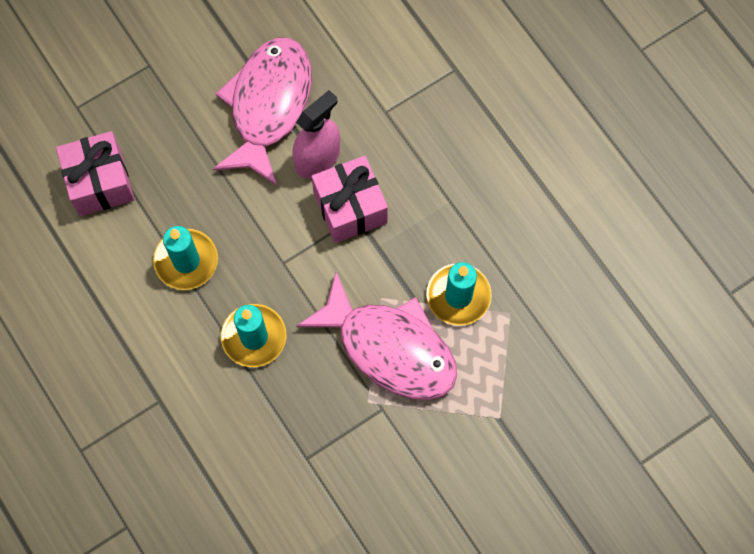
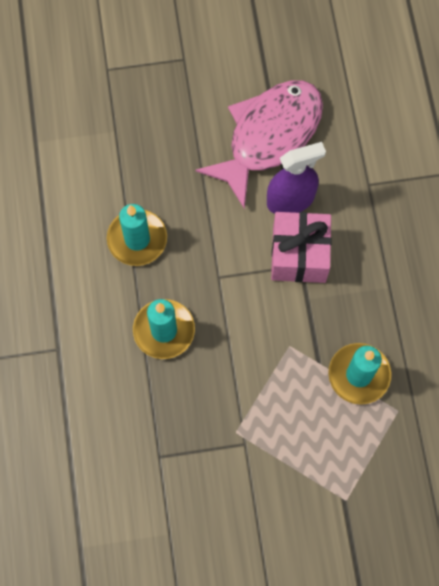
camera: 25 degrees right, 0 degrees up
(100, 182) = (96, 141): pink gift -> none
(317, 158) = (290, 200): pink spray bottle -> purple spray bottle
(389, 348) = (277, 393): pink fish -> none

● **EXERCISE INSTRUCTIONS**
Please reproduce the whole listing exactly; the pictures stay out.

● **COMPLETED TASK**
camera: 25 degrees right, 0 degrees up
(100, 182) = (96, 141): pink gift -> none
(317, 158) = (290, 200): pink spray bottle -> purple spray bottle
(389, 348) = (277, 393): pink fish -> none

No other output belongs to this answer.